• _REQUIRED WORK_
Give again, unaltered, the line with "SONAR pin TRIG: GP2 -> GP10" and all lines that follow it in the listing below, minus any pictures.

*** Opening EXTRACTED DATA ***

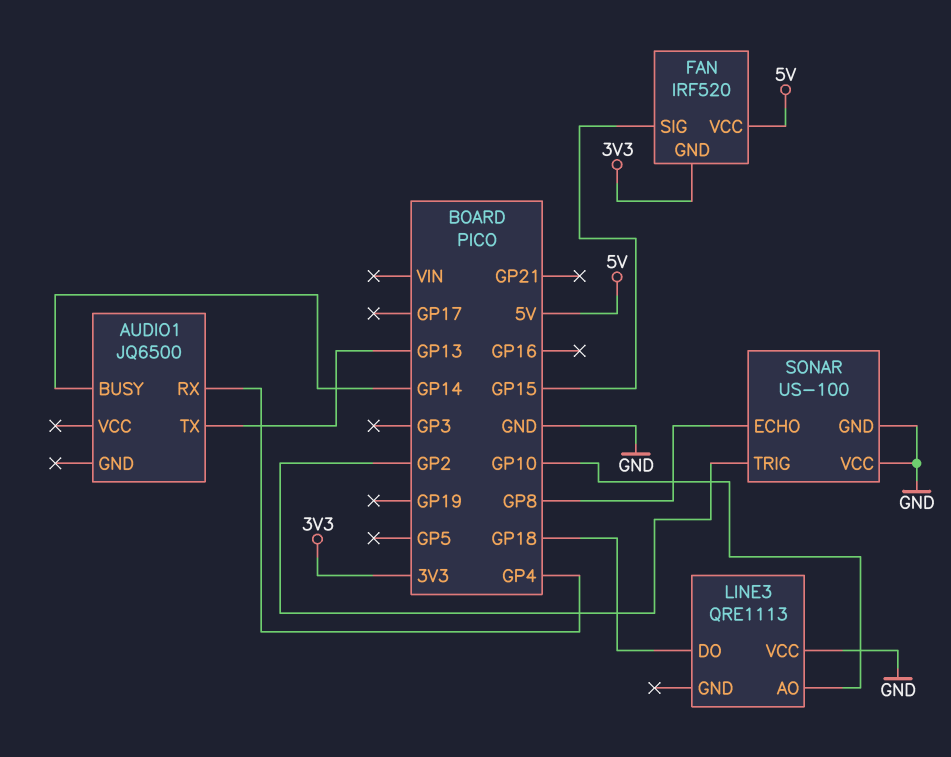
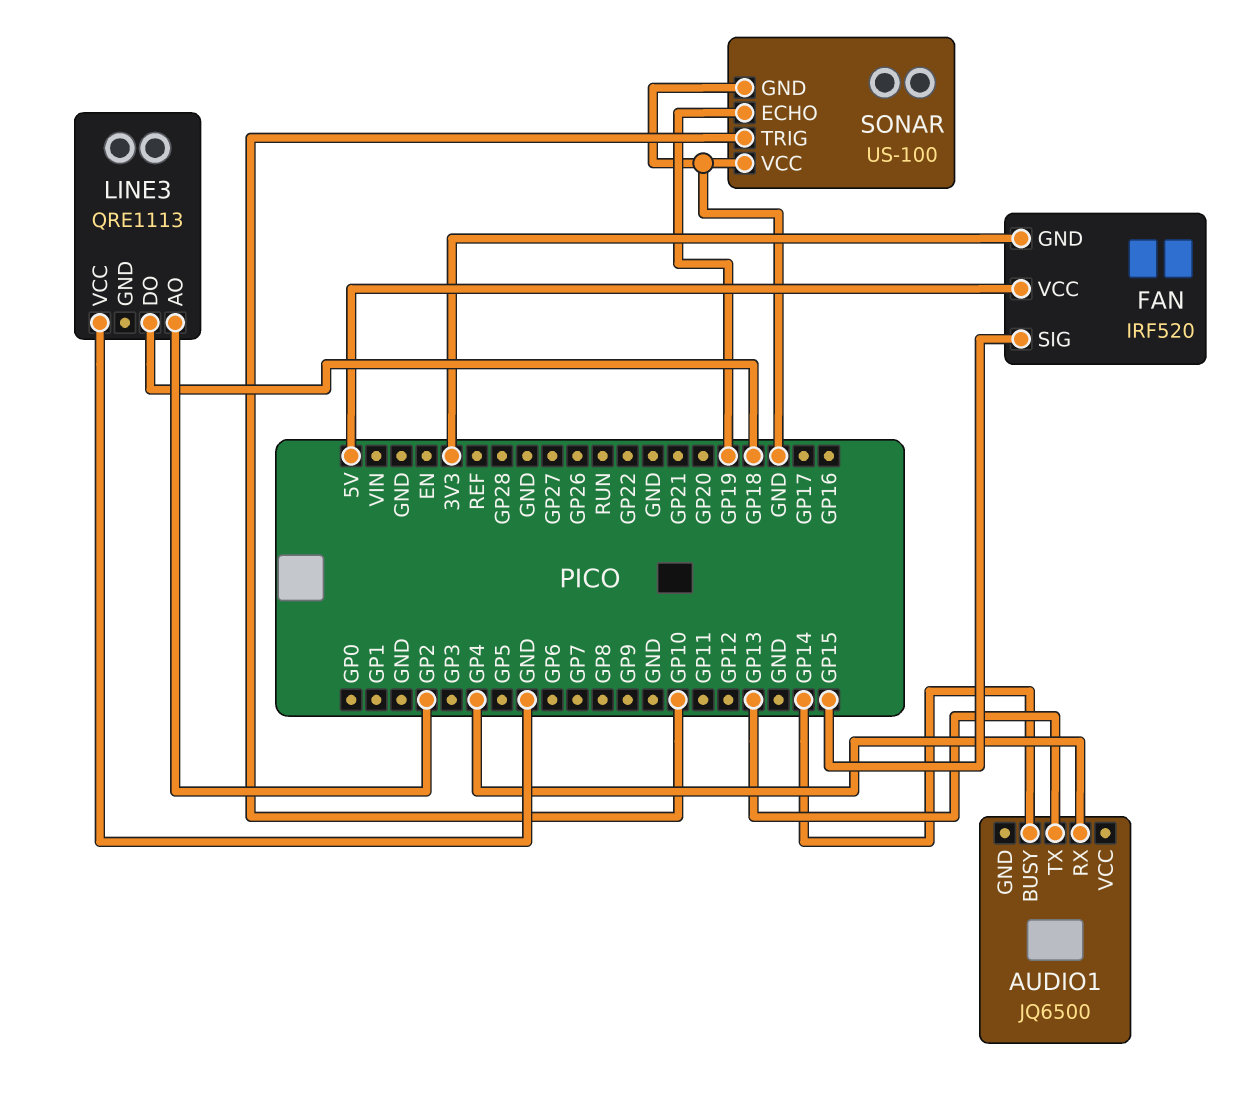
LINE3 pin AO: GP10 -> GP2
SONAR pin ECHO: GP8 -> GP19
SONAR pin TRIG: GP2 -> GP10

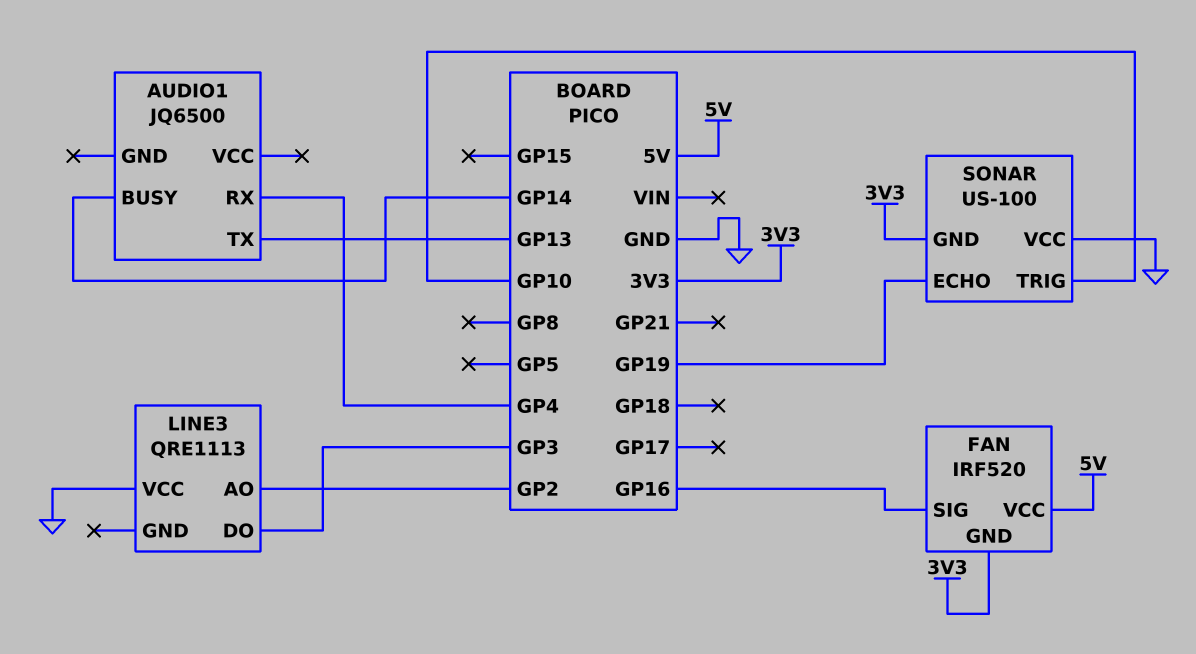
FAN pin SIG: GP15 -> GP16
LINE3 pin DO: GP18 -> GP3
SONAR pin GND: GND -> 3V3

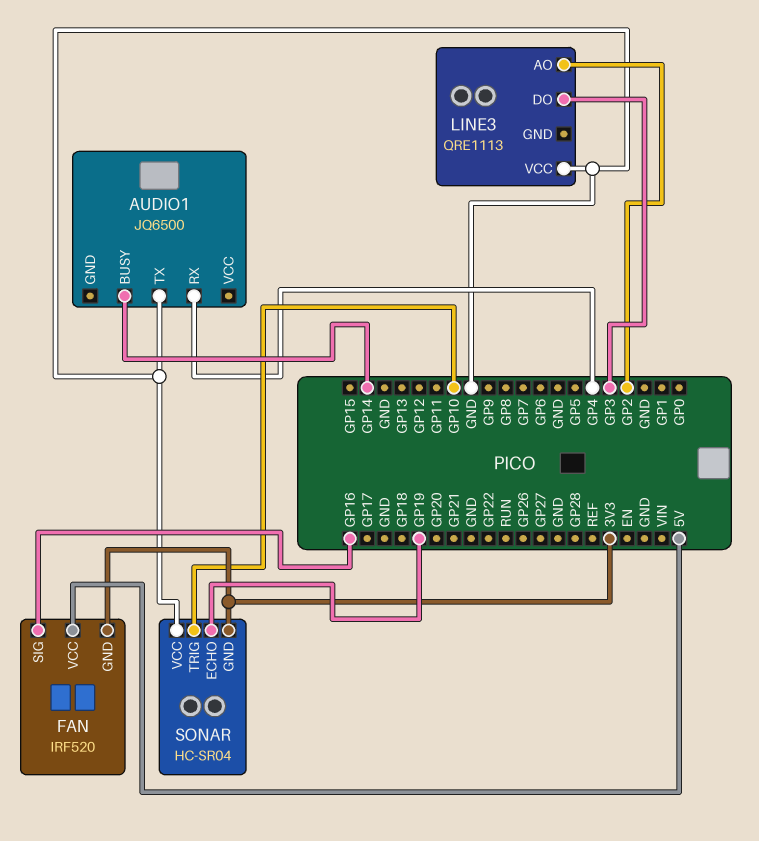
AUDIO1 pin TX: GP13 -> GND
SONAR: US-100 -> HC-SR04

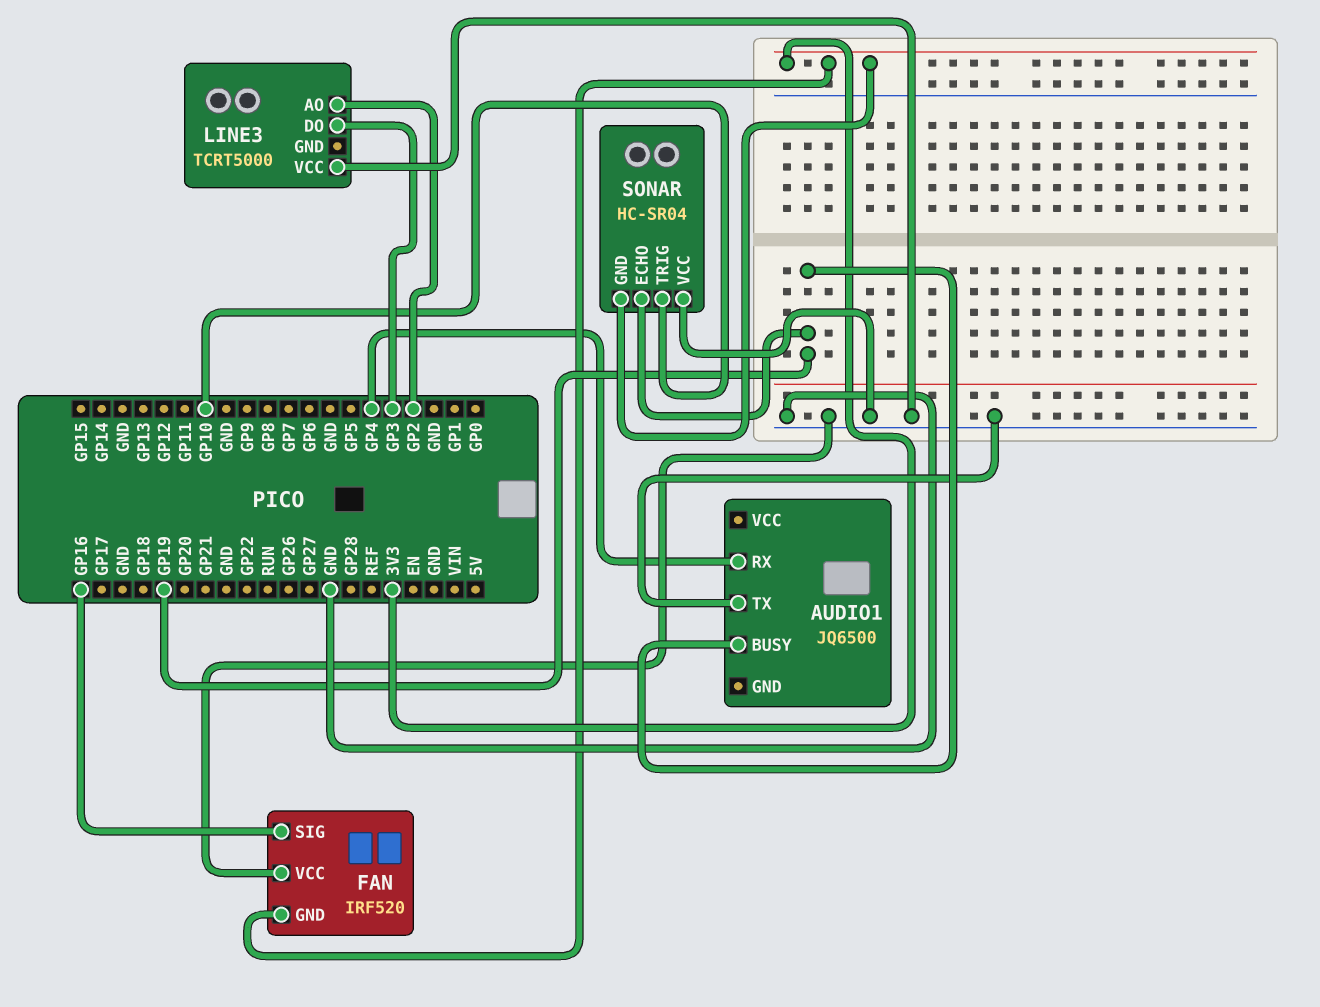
AUDIO1 pin BUSY: GP14 -> GP19
FAN pin VCC: 5V -> GND
LINE3: QRE1113 -> TCRT5000

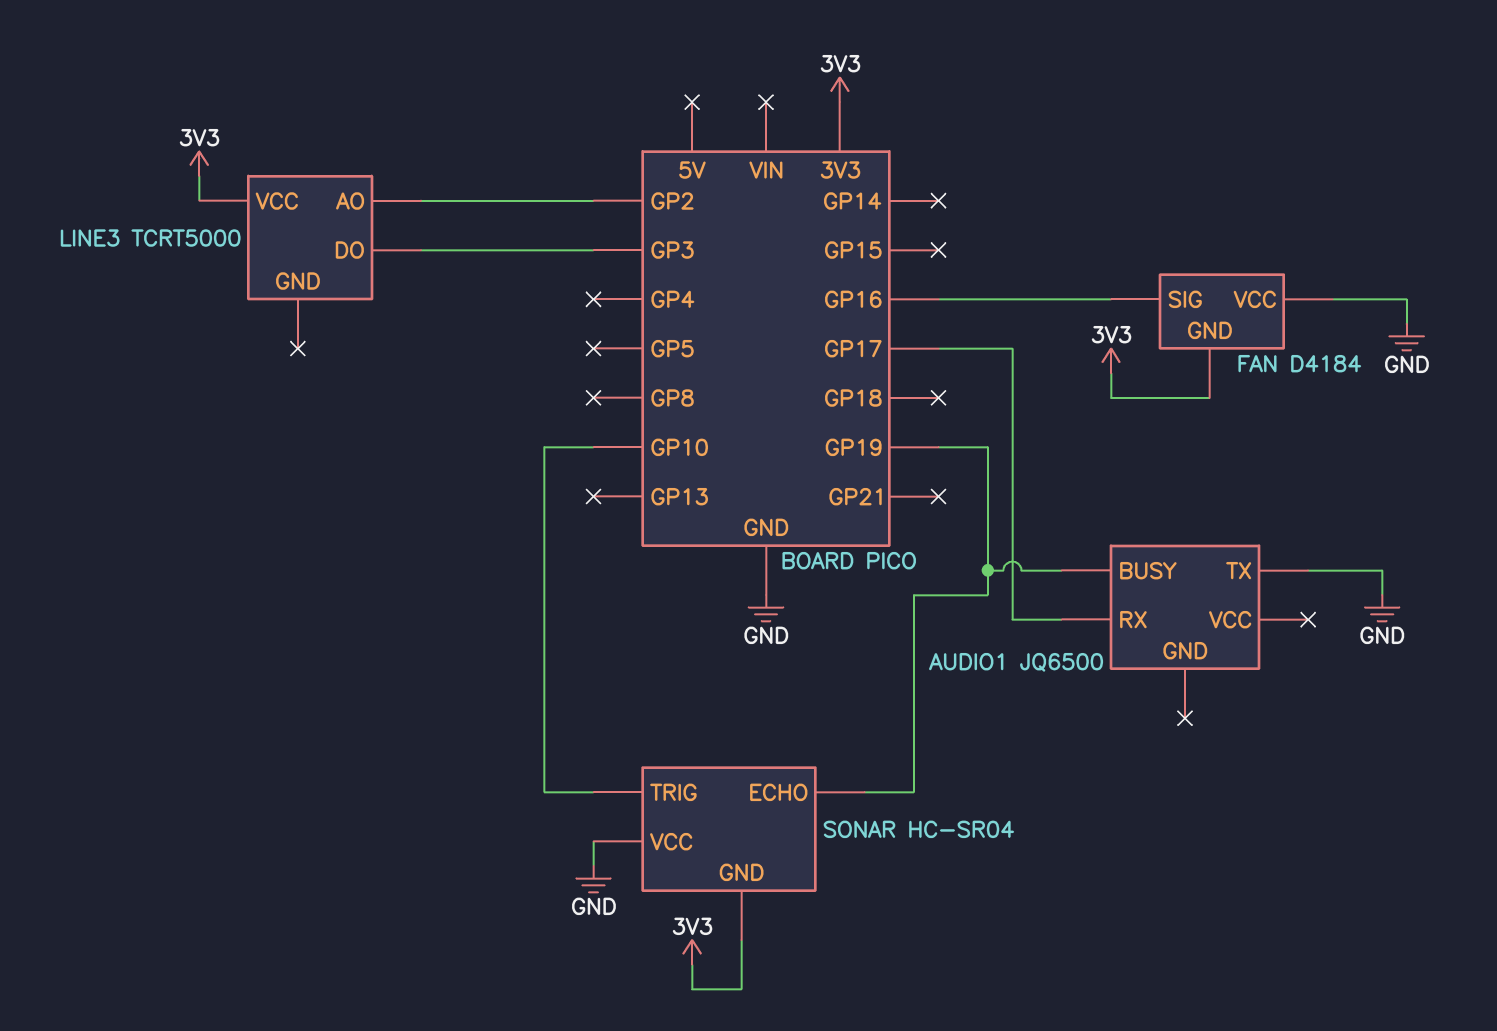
AUDIO1 pin RX: GP4 -> GP17
FAN: IRF520 -> D4184
LINE3 pin VCC: GND -> 3V3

*** Closing EXTRACTED DATA ***

• _RESPONSE TO THE EXERCISE_
SONAR pin TRIG: GP2 -> GP10

FAN pin SIG: GP15 -> GP16
LINE3 pin DO: GP18 -> GP3
SONAR pin GND: GND -> 3V3

AUDIO1 pin TX: GP13 -> GND
SONAR: US-100 -> HC-SR04

AUDIO1 pin BUSY: GP14 -> GP19
FAN pin VCC: 5V -> GND
LINE3: QRE1113 -> TCRT5000

AUDIO1 pin RX: GP4 -> GP17
FAN: IRF520 -> D4184
LINE3 pin VCC: GND -> 3V3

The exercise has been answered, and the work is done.